** Opening Extracted information block **

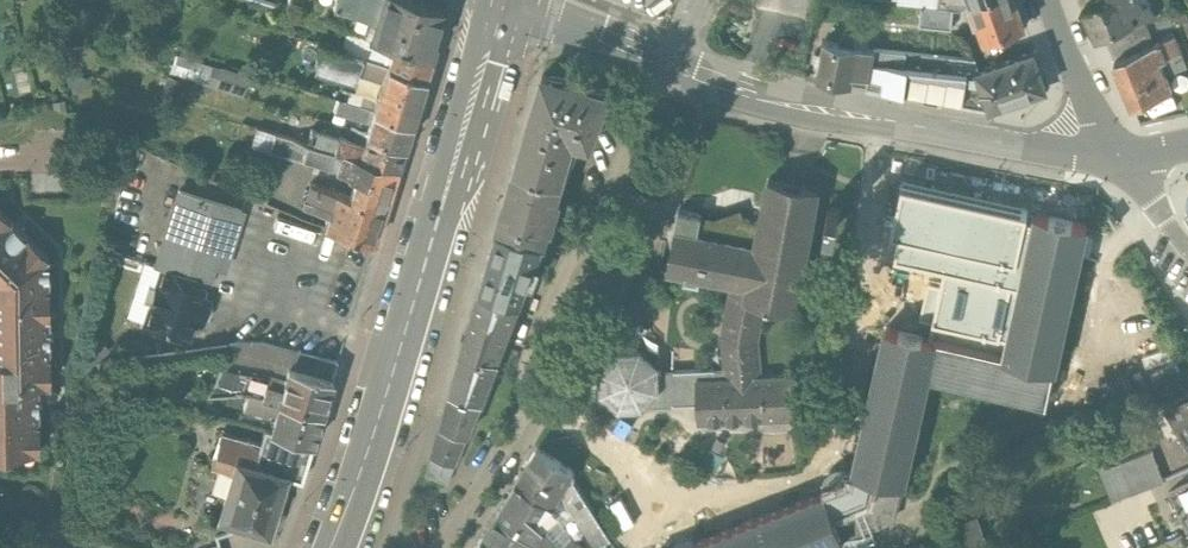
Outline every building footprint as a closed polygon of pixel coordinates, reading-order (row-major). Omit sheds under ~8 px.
[(430,0),(288,0),(285,8),(352,29),(387,40),(394,42),(394,41),(431,53),(445,5),(430,0)] [(970,4),(983,41),(1025,26),(1016,0),(981,0),(970,4)] [(1082,12),(1095,39),(1105,35),(1113,32),(1134,21),(1130,13),(1124,0),(1106,0),(1082,12)] [(1130,13),(1142,8),(1139,0),(1124,0),(1130,13)] [(952,8),(921,4),(918,26),(950,29),(952,8)] [(1142,8),(1130,13),(1134,21),(1146,18),(1142,8)] [(1113,32),(1105,35),(1115,60),(1148,47),(1138,24),(1113,32)] [(387,40),(352,29),(349,38),(344,36),(343,41),(383,54),(387,40)] [(826,40),(819,77),(867,86),(874,50),(874,49),(856,46),(857,37),(842,34),(840,42),(826,40)] [(1173,37),(1158,44),(1164,60),(1180,54),(1173,37)] [(431,53),(394,41),(394,42),(387,40),(383,54),(389,56),(387,64),(424,76),(431,53)] [(361,56),(321,44),(314,66),(354,79),(355,74),(361,56)] [(1148,47),(1115,60),(1134,108),(1172,93),(1160,62),(1164,60),(1158,44),(1148,47)] [(976,72),(978,72),(975,61),(874,50),(867,86),(990,109),(976,72)] [(976,72),(990,109),(1047,88),(1033,52),(1012,60),(1012,58),(998,63),(998,64),(978,72),(976,72)] [(251,73),(212,61),(210,65),(174,54),(168,73),(183,78),(243,96),(251,73)] [(387,64),(361,56),(355,74),(381,82),(376,100),(372,110),(410,121),(424,76),(387,64)] [(183,78),(168,73),(162,92),(177,97),(183,78)] [(610,94),(543,75),(515,171),(560,184),(573,140),(590,145),(610,94)] [(28,77),(14,79),(18,105),(32,103),(28,77)] [(376,100),(362,96),(359,106),(372,110),(376,100)] [(65,97),(53,99),(55,110),(68,116),(65,97)] [(359,106),(338,100),(334,113),(350,117),(347,127),(354,129),(366,133),(372,110),(359,106)] [(410,121),(372,110),(366,133),(403,144),(410,121)] [(366,133),(354,129),(350,140),(338,136),(338,138),(334,149),(341,151),(396,167),(403,144),(366,133)] [(338,138),(309,130),(306,141),(334,149),(338,138)] [(306,141),(290,136),(285,154),(336,169),(341,151),(306,141)] [(396,167),(341,151),(336,169),(347,173),(347,175),(355,177),(352,186),(387,196),(396,167)] [(560,184),(515,171),(497,231),(543,243),(548,227),(551,227),(559,200),(556,199),(560,184)] [(270,186),(247,179),(242,192),(265,202),(270,186)] [(818,189),(768,180),(760,223),(748,284),(745,300),(766,304),(795,310),(795,305),(806,307),(813,302),(815,292),(810,284),(800,282),(818,189)] [(349,195),(310,184),(306,198),(304,197),(302,204),(328,214),(324,226),(373,241),(384,206),(349,195)] [(387,196),(352,186),(349,195),(384,206),(387,196)] [(242,210),(179,190),(155,265),(162,267),(206,281),(207,281),(217,253),(227,256),(242,210)] [(841,208),(829,205),(826,223),(838,226),(841,208)] [(0,209),(0,451),(38,451),(37,384),(49,384),(47,256),(0,209)] [(715,219),(701,216),(679,212),(669,271),(689,274),(688,280),(701,283),(702,276),(732,282),(748,284),(760,223),(744,220),(738,214),(715,219)] [(925,374),(1043,402),(1084,225),(1036,214),(1002,356),(885,328),(854,473),(848,470),(841,469),(834,471),(829,475),(825,481),(823,487),(824,494),(689,547),(824,547),(843,541),(842,539),(893,518),(901,483),(902,483),(925,374)] [(315,264),(318,231),(303,230),(301,263),(315,264)] [(543,243),(497,231),(480,291),(520,303),(543,243)] [(206,281),(162,267),(144,323),(188,337),(193,321),(197,322),(200,320),(206,301),(204,298),(201,297),(206,281)] [(748,284),(732,282),(721,335),(724,370),(725,379),(762,377),(759,338),(766,304),(745,300),(748,284)] [(520,303),(480,291),(463,350),(497,361),(520,303)] [(497,361),(463,350),(450,393),(480,403),(497,361)] [(724,370),(658,372),(639,354),(617,355),(603,371),(604,393),(619,407),(641,406),(645,402),(651,407),(698,406),(698,424),(798,419),(796,376),(762,377),(725,379),(724,370)] [(266,375),(229,366),(221,393),(241,392),(258,396),(266,375)] [(332,379),(288,368),(283,379),(266,375),(258,396),(279,401),(322,412),(332,379)] [(1165,404),(1187,443),(1187,390),(1165,404)] [(258,396),(241,392),(237,406),(266,413),(276,411),(279,401),(258,396)] [(450,393),(431,458),(455,465),(467,434),(468,434),(480,403),(450,393)] [(322,412),(279,401),(276,411),(271,431),(313,442),(322,412)] [(260,441),(220,430),(210,465),(231,471),(217,516),(267,531),(284,472),(302,477),(313,442),(271,431),(264,429),(260,441)] [(575,470),(537,448),(516,483),(552,504),(560,492),(564,486),(575,470)] [(1151,450),(1099,471),(1111,501),(1164,480),(1151,450)] [(600,523),(574,480),(564,486),(560,492),(587,532),(600,523)] [(552,504),(516,483),(511,491),(536,520),(552,504)] [(1169,492),(1187,533),(1187,483),(1169,492)] [(511,491),(497,512),(534,541),(543,547),(559,547),(561,547),(543,527),(536,520),(511,491)] [(552,504),(536,520),(543,527),(558,514),(552,504)] [(497,512),(484,533),(506,547),(529,547),(534,541),(497,512)] [(966,547),(994,547),(981,518),(957,527),(966,547)] [(587,532),(597,547),(599,547),(610,540),(600,523),(587,532)] [(484,533),(475,547),(506,547),(484,533)]
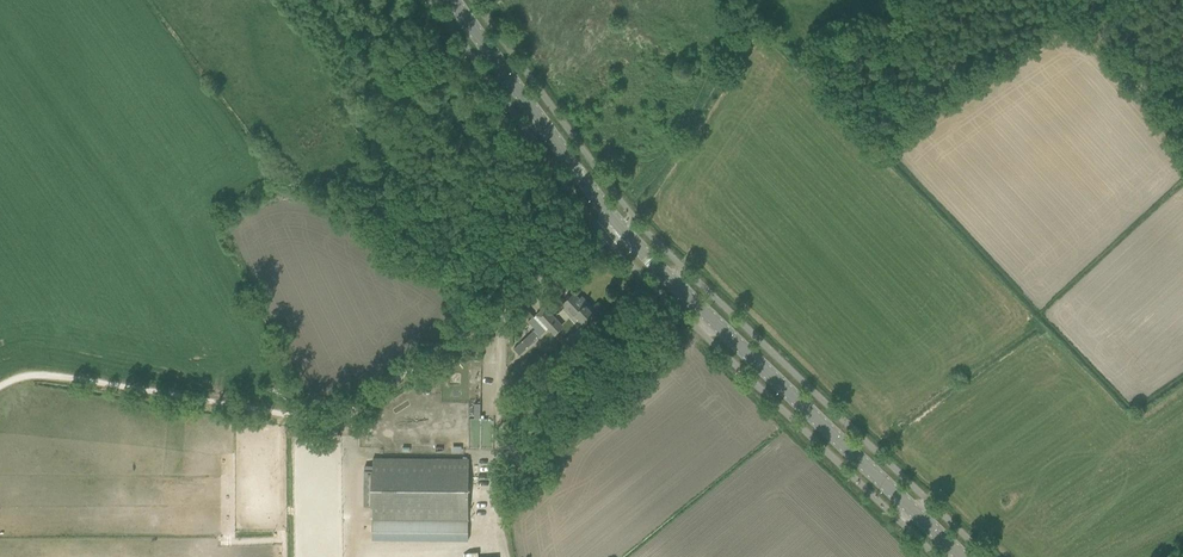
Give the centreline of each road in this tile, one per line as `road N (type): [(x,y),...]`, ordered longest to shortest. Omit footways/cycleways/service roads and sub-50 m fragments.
road 1 (track): [(0,387),(44,375),(332,420),(475,328)]
road 2 (secondary): [(959,556),(619,228)]
road 3 (secondary): [(619,228),(451,0)]
road 4 (unclassified): [(619,228),(475,328)]
road 5 (track): [(1066,0),(1182,129)]

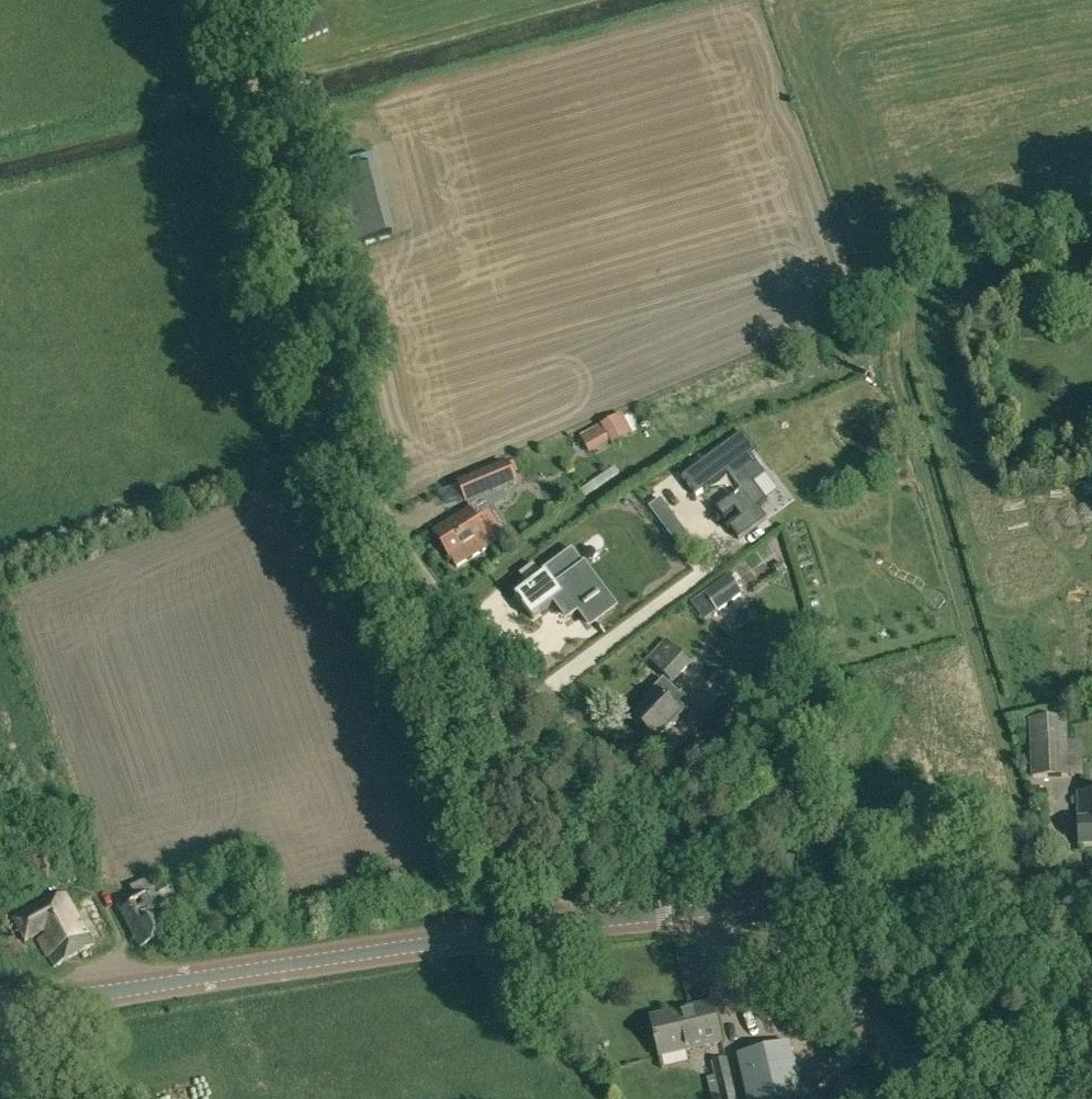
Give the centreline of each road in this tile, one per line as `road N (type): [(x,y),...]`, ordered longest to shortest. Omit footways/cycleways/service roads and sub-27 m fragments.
road 1 (unclassified): [(729,908),(711,867),(679,832),(385,542),(350,455),(232,0)]
road 2 (primary): [(729,908),(513,930),(0,1008)]
road 3 (primary): [(1091,892),(781,905)]
road 4 (unclassified): [(951,1098),(792,940),(781,905)]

** Closing Extracted information block **

## Problem statement
Letter for letter, reproduce every record above and skip the pictures.

## Exercise output
Outline every building footprint as a closed polygon of pixel coordinates, reading-order (row-major). Omit sheds under ~8 px.
[(430,0),(288,0),(285,8),(352,29),(387,40),(394,42),(394,41),(431,53),(445,5),(430,0)] [(970,4),(983,41),(1025,26),(1016,0),(981,0),(970,4)] [(1082,12),(1095,39),(1105,35),(1113,32),(1134,21),(1130,13),(1124,0),(1106,0),(1082,12)] [(1130,13),(1142,8),(1139,0),(1124,0),(1130,13)] [(952,8),(921,4),(918,26),(950,29),(952,8)] [(1142,8),(1130,13),(1134,21),(1146,18),(1142,8)] [(1113,32),(1105,35),(1115,60),(1148,47),(1138,24),(1113,32)] [(387,40),(352,29),(349,38),(344,36),(343,41),(383,54),(387,40)] [(826,40),(819,77),(867,86),(874,50),(874,49),(856,46),(857,37),(842,34),(840,42),(826,40)] [(1173,37),(1158,44),(1164,60),(1180,54),(1173,37)] [(431,53),(394,41),(394,42),(387,40),(383,54),(389,56),(387,64),(424,76),(431,53)] [(361,56),(321,44),(314,66),(354,79),(355,74),(361,56)] [(1148,47),(1115,60),(1134,108),(1172,93),(1160,62),(1164,60),(1158,44),(1148,47)] [(976,72),(978,72),(975,61),(874,50),(867,86),(990,109),(976,72)] [(976,72),(990,109),(1047,88),(1033,52),(1012,60),(1012,58),(998,63),(998,64),(978,72),(976,72)] [(251,73),(212,61),(210,65),(174,54),(168,73),(183,78),(243,96),(251,73)] [(387,64),(361,56),(355,74),(381,82),(376,100),(372,110),(410,121),(424,76),(387,64)] [(183,78),(168,73),(162,92),(177,97),(183,78)] [(610,94),(543,75),(515,171),(560,184),(573,140),(590,145),(610,94)] [(28,77),(14,79),(18,105),(32,103),(28,77)] [(376,100),(362,96),(359,106),(372,110),(376,100)] [(65,97),(53,99),(55,110),(68,116),(65,97)] [(359,106),(338,100),(334,113),(350,117),(347,127),(354,129),(366,133),(372,110),(359,106)] [(410,121),(372,110),(366,133),(403,144),(410,121)] [(366,133),(354,129),(350,140),(338,136),(338,138),(334,149),(341,151),(396,167),(403,144),(366,133)] [(338,138),(309,130),(306,141),(334,149),(338,138)] [(306,141),(290,136),(285,154),(336,169),(341,151),(306,141)] [(396,167),(341,151),(336,169),(347,173),(347,175),(355,177),(352,186),(387,196),(396,167)] [(560,184),(515,171),(497,231),(543,243),(548,227),(551,227),(559,200),(556,199),(560,184)] [(270,186),(247,179),(242,192),(265,202),(270,186)] [(818,189),(768,180),(760,223),(748,284),(745,300),(766,304),(795,310),(795,305),(806,307),(813,302),(815,292),(810,284),(800,282),(818,189)] [(349,195),(310,184),(306,198),(304,197),(302,204),(328,214),(324,226),(373,241),(384,206),(349,195)] [(387,196),(352,186),(349,195),(384,206),(387,196)] [(242,210),(179,190),(155,265),(162,267),(206,281),(207,281),(217,253),(227,256),(242,210)] [(841,208),(829,205),(826,223),(838,226),(841,208)] [(0,209),(0,451),(38,451),(37,384),(49,384),(47,256),(0,209)] [(715,219),(701,216),(679,212),(669,271),(689,274),(688,280),(701,283),(702,276),(732,282),(748,284),(760,223),(744,220),(738,214),(715,219)] [(925,374),(1043,402),(1084,225),(1036,214),(1002,356),(885,328),(854,473),(848,470),(841,469),(834,471),(829,475),(825,481),(823,487),(824,494),(689,547),(824,547),(843,541),(842,539),(893,518),(901,483),(902,483),(925,374)] [(315,264),(318,231),(303,230),(301,263),(315,264)] [(543,243),(497,231),(480,291),(520,303),(543,243)] [(206,281),(162,267),(144,323),(188,337),(193,321),(197,322),(200,320),(206,301),(204,298),(201,297),(206,281)] [(748,284),(732,282),(721,335),(724,370),(725,379),(762,377),(759,338),(766,304),(745,300),(748,284)] [(520,303),(480,291),(463,350),(497,361),(520,303)] [(497,361),(463,350),(450,393),(480,403),(497,361)] [(724,370),(658,372),(639,354),(617,355),(603,371),(604,393),(619,407),(641,406),(645,402),(651,407),(698,406),(698,424),(798,419),(796,376),(762,377),(725,379),(724,370)] [(266,375),(229,366),(221,393),(241,392),(258,396),(266,375)] [(332,379),(288,368),(283,379),(266,375),(258,396),(279,401),(322,412),(332,379)] [(1165,404),(1187,443),(1187,390),(1165,404)] [(258,396),(241,392),(237,406),(266,413),(276,411),(279,401),(258,396)] [(450,393),(431,458),(455,465),(467,434),(468,434),(480,403),(450,393)] [(322,412),(279,401),(276,411),(271,431),(313,442),(322,412)] [(260,441),(220,430),(210,465),(231,471),(217,516),(267,531),(284,472),(302,477),(313,442),(271,431),(264,429),(260,441)] [(575,470),(537,448),(516,483),(552,504),(560,492),(564,486),(575,470)] [(1151,450),(1099,471),(1111,501),(1164,480),(1151,450)] [(600,523),(574,480),(564,486),(560,492),(587,532),(600,523)] [(552,504),(516,483),(511,491),(536,520),(552,504)] [(1169,492),(1187,533),(1187,483),(1169,492)] [(511,491),(497,512),(534,541),(543,547),(559,547),(561,547),(543,527),(536,520),(511,491)] [(552,504),(536,520),(543,527),(558,514),(552,504)] [(497,512),(484,533),(506,547),(529,547),(534,541),(497,512)] [(966,547),(994,547),(981,518),(957,527),(966,547)] [(587,532),(597,547),(599,547),(610,540),(600,523),(587,532)] [(484,533),(475,547),(506,547),(484,533)]
Give the centreline of each road in this tile, one per line as `road N (type): [(x,y),...]`, ordered longest to shortest. Omit footways/cycleways/service roads and sub-50 m fragments.
road 1 (track): [(0,387),(44,375),(332,420),(475,328)]
road 2 (secondary): [(959,556),(619,228)]
road 3 (secondary): [(619,228),(451,0)]
road 4 (unclassified): [(619,228),(475,328)]
road 5 (track): [(1066,0),(1182,129)]

Give the centreline of each road in this tile, one per line as `road N (type): [(x,y),...]`, ordered longest to shortest. Omit footways/cycleways/service roads and sub-27 m fragments.
road 1 (unclassified): [(729,908),(711,867),(679,832),(385,542),(350,455),(232,0)]
road 2 (primary): [(729,908),(513,930),(0,1008)]
road 3 (primary): [(1091,892),(781,905)]
road 4 (unclassified): [(951,1098),(792,940),(781,905)]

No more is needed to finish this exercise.